Dataset excerpt

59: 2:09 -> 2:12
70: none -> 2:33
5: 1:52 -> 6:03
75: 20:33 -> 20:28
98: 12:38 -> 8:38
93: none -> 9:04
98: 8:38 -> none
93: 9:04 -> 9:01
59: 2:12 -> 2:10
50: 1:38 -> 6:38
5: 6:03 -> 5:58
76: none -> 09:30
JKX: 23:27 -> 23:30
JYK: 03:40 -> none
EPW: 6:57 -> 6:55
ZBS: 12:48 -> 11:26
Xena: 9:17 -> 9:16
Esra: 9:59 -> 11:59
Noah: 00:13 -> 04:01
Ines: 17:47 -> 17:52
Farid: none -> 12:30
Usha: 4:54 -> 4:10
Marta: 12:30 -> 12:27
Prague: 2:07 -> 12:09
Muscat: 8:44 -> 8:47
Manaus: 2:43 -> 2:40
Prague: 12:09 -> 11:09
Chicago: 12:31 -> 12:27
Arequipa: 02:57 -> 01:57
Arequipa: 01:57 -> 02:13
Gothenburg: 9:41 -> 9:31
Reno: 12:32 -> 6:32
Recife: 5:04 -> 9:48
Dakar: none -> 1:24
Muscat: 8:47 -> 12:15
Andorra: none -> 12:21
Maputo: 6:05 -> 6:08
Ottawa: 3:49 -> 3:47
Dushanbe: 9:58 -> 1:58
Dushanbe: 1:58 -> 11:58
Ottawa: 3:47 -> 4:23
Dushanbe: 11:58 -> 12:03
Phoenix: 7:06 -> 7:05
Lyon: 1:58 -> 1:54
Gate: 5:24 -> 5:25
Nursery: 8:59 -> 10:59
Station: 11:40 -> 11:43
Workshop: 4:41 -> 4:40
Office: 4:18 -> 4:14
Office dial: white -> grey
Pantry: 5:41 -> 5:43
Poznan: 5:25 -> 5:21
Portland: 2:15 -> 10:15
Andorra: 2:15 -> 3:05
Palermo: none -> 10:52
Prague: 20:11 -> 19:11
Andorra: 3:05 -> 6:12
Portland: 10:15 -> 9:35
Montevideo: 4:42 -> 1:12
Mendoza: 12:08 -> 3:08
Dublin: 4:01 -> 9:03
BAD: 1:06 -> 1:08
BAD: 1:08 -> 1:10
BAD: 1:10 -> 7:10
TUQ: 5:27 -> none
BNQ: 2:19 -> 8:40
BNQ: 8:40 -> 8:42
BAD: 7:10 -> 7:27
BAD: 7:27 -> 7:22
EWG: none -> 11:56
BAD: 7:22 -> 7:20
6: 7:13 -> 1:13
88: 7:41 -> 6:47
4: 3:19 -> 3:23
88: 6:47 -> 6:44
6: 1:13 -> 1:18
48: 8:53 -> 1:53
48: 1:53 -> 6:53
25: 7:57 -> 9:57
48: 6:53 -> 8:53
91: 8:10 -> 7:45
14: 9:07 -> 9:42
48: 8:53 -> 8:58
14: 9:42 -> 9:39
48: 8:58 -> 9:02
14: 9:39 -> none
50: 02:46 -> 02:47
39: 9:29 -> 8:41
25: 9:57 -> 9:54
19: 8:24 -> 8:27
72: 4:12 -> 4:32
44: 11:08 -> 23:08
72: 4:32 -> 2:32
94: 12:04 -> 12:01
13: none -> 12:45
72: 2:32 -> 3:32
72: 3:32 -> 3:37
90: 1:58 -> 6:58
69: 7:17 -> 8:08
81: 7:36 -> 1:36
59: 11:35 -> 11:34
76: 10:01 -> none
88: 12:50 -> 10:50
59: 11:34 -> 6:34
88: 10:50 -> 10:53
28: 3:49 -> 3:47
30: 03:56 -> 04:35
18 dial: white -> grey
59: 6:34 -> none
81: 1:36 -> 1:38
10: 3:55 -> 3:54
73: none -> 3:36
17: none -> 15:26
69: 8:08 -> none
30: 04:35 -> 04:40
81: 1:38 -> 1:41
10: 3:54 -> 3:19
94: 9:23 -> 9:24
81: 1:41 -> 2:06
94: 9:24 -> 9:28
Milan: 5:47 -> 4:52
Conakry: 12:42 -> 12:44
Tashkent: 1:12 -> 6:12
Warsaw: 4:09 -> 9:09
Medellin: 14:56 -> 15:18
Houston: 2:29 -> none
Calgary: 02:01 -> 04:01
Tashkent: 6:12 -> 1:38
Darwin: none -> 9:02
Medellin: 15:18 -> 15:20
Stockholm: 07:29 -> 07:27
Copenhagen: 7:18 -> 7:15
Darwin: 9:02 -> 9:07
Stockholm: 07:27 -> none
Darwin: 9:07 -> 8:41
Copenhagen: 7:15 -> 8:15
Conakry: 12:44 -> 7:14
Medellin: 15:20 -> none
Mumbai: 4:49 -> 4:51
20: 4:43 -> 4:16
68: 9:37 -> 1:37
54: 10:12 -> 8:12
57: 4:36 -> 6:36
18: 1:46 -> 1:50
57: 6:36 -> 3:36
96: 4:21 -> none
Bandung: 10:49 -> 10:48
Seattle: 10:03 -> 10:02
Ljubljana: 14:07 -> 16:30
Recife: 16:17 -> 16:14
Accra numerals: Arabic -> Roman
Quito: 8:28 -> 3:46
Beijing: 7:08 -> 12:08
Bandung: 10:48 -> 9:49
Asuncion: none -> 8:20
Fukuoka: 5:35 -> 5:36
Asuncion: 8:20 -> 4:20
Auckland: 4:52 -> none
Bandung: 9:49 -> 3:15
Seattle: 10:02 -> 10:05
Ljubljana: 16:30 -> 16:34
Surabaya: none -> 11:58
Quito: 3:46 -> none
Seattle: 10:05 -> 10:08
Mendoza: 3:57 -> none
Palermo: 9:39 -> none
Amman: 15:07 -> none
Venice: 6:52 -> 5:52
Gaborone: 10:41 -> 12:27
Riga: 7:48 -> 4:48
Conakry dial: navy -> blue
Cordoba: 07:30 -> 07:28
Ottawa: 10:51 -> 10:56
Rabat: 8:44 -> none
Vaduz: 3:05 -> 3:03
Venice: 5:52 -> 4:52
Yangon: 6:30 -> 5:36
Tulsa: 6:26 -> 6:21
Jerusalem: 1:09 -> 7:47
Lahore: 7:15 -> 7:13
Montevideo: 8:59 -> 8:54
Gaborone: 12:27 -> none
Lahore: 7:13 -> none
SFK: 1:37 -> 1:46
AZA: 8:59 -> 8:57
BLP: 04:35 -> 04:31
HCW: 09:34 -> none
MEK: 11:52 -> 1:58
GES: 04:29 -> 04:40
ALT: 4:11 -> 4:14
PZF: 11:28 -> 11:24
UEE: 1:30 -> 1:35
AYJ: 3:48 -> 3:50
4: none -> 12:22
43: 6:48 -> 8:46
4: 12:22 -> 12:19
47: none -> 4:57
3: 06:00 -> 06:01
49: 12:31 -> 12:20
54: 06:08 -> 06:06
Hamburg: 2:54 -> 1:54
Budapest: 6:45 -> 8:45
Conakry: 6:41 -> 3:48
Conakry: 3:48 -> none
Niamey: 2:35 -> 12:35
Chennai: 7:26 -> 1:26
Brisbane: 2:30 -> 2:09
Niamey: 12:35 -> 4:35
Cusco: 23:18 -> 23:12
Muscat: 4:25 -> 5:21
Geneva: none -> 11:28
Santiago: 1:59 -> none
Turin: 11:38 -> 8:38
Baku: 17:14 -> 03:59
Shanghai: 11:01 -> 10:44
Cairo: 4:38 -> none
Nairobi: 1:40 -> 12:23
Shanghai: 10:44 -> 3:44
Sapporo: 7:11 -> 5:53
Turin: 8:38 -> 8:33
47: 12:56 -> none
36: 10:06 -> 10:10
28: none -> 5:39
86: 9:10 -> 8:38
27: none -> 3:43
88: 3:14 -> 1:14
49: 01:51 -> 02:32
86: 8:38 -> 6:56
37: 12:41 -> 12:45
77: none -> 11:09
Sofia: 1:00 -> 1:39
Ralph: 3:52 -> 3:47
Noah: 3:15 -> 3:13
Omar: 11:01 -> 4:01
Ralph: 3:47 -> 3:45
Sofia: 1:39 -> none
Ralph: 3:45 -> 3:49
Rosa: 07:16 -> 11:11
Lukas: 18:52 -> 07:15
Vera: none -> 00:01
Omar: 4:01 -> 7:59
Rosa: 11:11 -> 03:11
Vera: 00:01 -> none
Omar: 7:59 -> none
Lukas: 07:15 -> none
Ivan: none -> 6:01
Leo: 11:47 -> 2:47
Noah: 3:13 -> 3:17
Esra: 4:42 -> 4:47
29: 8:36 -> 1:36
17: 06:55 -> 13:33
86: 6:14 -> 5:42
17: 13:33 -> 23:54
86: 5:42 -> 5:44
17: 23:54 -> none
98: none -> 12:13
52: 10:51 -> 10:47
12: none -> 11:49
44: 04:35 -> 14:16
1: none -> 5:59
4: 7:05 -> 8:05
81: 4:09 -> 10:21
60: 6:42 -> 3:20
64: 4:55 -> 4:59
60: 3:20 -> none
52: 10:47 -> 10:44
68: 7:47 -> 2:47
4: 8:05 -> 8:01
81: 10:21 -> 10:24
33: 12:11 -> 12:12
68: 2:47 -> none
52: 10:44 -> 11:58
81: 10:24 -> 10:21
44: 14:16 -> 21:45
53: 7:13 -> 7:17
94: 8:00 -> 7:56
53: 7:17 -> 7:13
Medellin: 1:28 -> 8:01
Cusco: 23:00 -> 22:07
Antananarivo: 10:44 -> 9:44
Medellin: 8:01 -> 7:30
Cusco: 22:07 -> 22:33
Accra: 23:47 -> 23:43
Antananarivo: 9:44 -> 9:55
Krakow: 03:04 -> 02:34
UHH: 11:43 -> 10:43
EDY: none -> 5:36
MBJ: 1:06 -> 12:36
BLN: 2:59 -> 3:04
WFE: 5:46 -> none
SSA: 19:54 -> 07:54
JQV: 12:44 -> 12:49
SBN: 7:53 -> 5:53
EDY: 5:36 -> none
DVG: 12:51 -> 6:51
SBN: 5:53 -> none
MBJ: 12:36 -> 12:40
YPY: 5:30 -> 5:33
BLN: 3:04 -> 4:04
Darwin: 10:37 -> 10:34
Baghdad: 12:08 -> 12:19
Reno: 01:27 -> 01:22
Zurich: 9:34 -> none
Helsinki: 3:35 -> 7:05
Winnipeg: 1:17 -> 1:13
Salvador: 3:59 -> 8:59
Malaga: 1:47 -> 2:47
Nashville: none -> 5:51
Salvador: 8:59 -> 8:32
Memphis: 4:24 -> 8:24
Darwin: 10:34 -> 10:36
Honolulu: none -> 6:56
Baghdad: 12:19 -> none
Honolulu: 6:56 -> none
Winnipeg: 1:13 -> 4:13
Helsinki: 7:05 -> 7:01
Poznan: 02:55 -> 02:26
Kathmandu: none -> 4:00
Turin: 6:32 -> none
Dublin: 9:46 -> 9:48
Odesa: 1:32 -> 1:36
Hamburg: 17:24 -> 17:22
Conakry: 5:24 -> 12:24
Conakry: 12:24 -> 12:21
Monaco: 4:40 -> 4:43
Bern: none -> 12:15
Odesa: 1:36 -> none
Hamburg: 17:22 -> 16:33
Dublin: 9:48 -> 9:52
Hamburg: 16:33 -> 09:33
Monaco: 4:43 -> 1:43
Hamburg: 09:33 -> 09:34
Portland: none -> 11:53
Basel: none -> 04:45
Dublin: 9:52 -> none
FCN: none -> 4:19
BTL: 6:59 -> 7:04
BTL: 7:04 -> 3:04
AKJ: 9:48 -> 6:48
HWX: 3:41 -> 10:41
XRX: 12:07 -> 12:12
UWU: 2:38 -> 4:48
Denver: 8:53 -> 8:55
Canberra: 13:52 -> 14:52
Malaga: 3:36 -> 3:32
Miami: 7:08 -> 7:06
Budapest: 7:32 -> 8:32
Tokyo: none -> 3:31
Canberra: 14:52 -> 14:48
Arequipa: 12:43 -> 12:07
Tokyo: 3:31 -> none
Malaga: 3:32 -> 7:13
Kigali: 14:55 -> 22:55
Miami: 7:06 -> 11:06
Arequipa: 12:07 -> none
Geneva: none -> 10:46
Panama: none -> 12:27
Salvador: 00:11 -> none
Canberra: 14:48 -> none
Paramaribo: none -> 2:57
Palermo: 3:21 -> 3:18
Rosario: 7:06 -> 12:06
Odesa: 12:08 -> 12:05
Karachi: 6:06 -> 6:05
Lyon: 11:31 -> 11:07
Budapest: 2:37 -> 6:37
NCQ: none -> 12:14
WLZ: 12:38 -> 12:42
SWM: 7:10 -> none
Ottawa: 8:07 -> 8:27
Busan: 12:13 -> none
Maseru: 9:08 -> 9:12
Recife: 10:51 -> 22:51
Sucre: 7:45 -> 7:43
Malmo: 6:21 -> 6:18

The exercise
Print the records exactly as they appear, from the first line through the line containing "48: 8:58 -> 9:02", with both ends included.

Task answer
59: 2:09 -> 2:12
70: none -> 2:33
5: 1:52 -> 6:03
75: 20:33 -> 20:28
98: 12:38 -> 8:38
93: none -> 9:04
98: 8:38 -> none
93: 9:04 -> 9:01
59: 2:12 -> 2:10
50: 1:38 -> 6:38
5: 6:03 -> 5:58
76: none -> 09:30
JKX: 23:27 -> 23:30
JYK: 03:40 -> none
EPW: 6:57 -> 6:55
ZBS: 12:48 -> 11:26
Xena: 9:17 -> 9:16
Esra: 9:59 -> 11:59
Noah: 00:13 -> 04:01
Ines: 17:47 -> 17:52
Farid: none -> 12:30
Usha: 4:54 -> 4:10
Marta: 12:30 -> 12:27
Prague: 2:07 -> 12:09
Muscat: 8:44 -> 8:47
Manaus: 2:43 -> 2:40
Prague: 12:09 -> 11:09
Chicago: 12:31 -> 12:27
Arequipa: 02:57 -> 01:57
Arequipa: 01:57 -> 02:13
Gothenburg: 9:41 -> 9:31
Reno: 12:32 -> 6:32
Recife: 5:04 -> 9:48
Dakar: none -> 1:24
Muscat: 8:47 -> 12:15
Andorra: none -> 12:21
Maputo: 6:05 -> 6:08
Ottawa: 3:49 -> 3:47
Dushanbe: 9:58 -> 1:58
Dushanbe: 1:58 -> 11:58
Ottawa: 3:47 -> 4:23
Dushanbe: 11:58 -> 12:03
Phoenix: 7:06 -> 7:05
Lyon: 1:58 -> 1:54
Gate: 5:24 -> 5:25
Nursery: 8:59 -> 10:59
Station: 11:40 -> 11:43
Workshop: 4:41 -> 4:40
Office: 4:18 -> 4:14
Office dial: white -> grey
Pantry: 5:41 -> 5:43
Poznan: 5:25 -> 5:21
Portland: 2:15 -> 10:15
Andorra: 2:15 -> 3:05
Palermo: none -> 10:52
Prague: 20:11 -> 19:11
Andorra: 3:05 -> 6:12
Portland: 10:15 -> 9:35
Montevideo: 4:42 -> 1:12
Mendoza: 12:08 -> 3:08
Dublin: 4:01 -> 9:03
BAD: 1:06 -> 1:08
BAD: 1:08 -> 1:10
BAD: 1:10 -> 7:10
TUQ: 5:27 -> none
BNQ: 2:19 -> 8:40
BNQ: 8:40 -> 8:42
BAD: 7:10 -> 7:27
BAD: 7:27 -> 7:22
EWG: none -> 11:56
BAD: 7:22 -> 7:20
6: 7:13 -> 1:13
88: 7:41 -> 6:47
4: 3:19 -> 3:23
88: 6:47 -> 6:44
6: 1:13 -> 1:18
48: 8:53 -> 1:53
48: 1:53 -> 6:53
25: 7:57 -> 9:57
48: 6:53 -> 8:53
91: 8:10 -> 7:45
14: 9:07 -> 9:42
48: 8:53 -> 8:58
14: 9:42 -> 9:39
48: 8:58 -> 9:02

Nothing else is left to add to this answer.